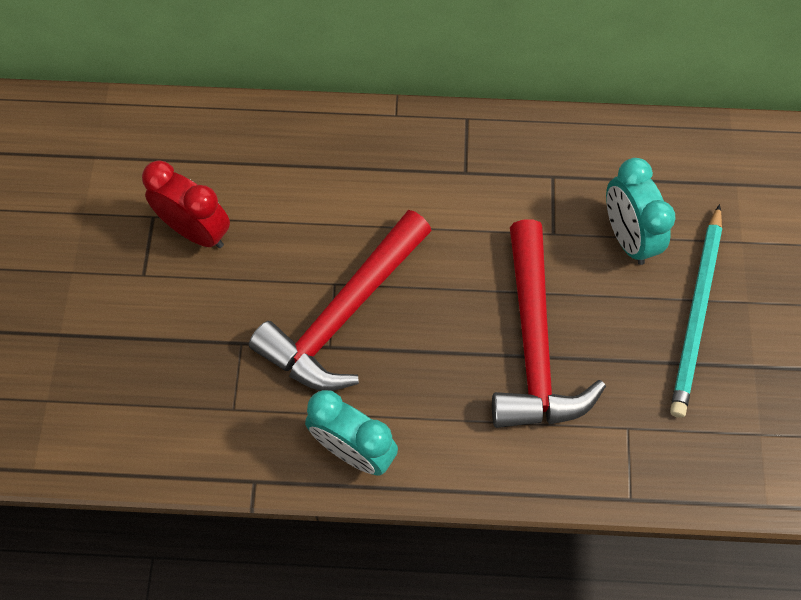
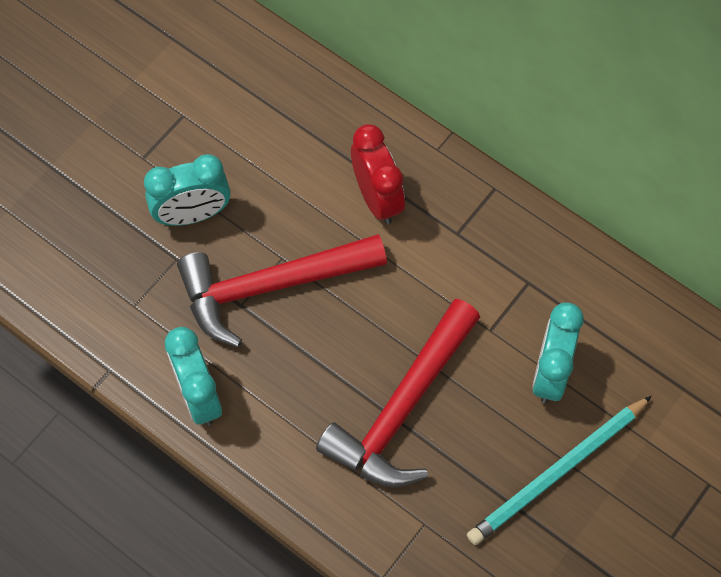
camera: 35 degrees right, 0 degrees up
(196, 231) = (207, 148): red clock -> red clock (377, 198)
(227, 296) = (192, 215): none -> turquoise clock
▬▬▬▬▬▬
DIRECTIONS: Which lines in the material above include the string "clock"? Pull them out.

REPLY TO THE TASK:
(196, 231) = (207, 148): red clock -> red clock (377, 198)
(227, 296) = (192, 215): none -> turquoise clock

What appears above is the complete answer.